## Task
Search the data for "brick". Each line containing it is to be copied.

## Available data
□ □ □

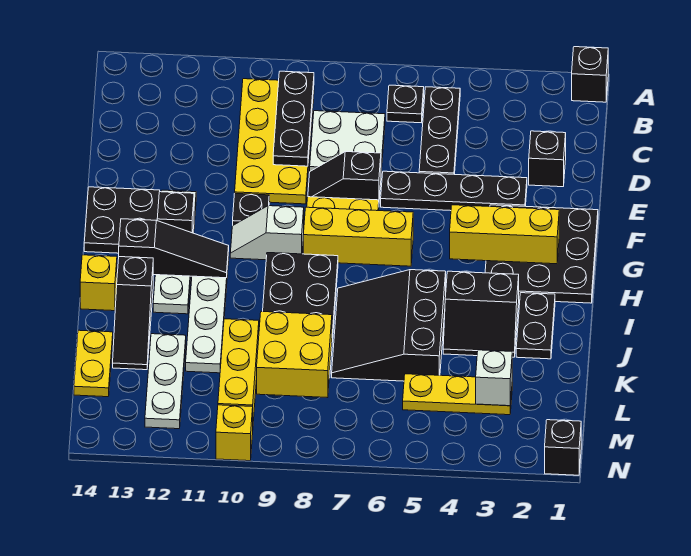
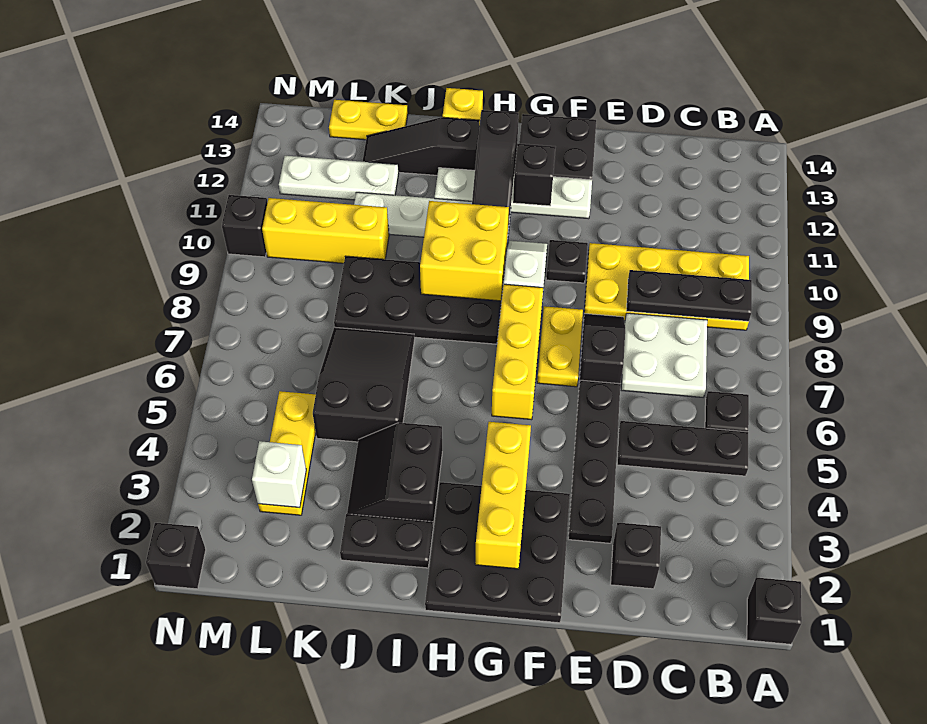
black slope I5:K7 level 1 top 5 -> black slope J5:K7 level 1 top 5
yellow brick K8:L9 level 2 -> yellow brick H9:I10 level 2
yellow brick N10 level 1 -> black brick N10 level 1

□ □ □

## Task result
yellow brick K8:L9 level 2 -> yellow brick H9:I10 level 2
yellow brick N10 level 1 -> black brick N10 level 1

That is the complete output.